* RECORDS FOR THE EXERCISE
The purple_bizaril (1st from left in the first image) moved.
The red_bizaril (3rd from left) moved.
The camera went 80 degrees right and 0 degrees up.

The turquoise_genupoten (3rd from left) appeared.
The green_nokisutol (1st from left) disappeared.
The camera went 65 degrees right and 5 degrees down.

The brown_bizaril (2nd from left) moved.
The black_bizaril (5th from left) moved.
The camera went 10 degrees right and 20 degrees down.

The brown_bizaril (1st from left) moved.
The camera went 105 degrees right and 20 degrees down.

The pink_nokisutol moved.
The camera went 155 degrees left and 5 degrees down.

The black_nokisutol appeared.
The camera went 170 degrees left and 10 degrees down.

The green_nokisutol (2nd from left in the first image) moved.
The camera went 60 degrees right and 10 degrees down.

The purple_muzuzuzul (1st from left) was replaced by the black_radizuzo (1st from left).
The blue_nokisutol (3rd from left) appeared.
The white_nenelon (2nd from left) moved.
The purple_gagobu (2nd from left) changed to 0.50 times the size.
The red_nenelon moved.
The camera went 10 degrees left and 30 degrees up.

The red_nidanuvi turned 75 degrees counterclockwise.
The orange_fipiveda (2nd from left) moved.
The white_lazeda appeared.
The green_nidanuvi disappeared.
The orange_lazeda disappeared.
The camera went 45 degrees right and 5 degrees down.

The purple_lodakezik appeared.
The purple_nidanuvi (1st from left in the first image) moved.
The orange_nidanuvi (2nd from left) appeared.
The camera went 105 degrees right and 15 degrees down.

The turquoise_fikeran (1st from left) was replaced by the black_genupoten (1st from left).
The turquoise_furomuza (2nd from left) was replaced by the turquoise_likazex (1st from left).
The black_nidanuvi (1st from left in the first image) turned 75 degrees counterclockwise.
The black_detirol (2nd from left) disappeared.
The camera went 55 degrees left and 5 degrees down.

* AIM OF THE TASK
Reproduce word for word only the first line of the listing above and each line after it through the line with "The red_bizaril (3rd from left) moved.".

* ANSWER TO THIS TASK
The purple_bizaril (1st from left in the first image) moved.
The red_bizaril (3rd from left) moved.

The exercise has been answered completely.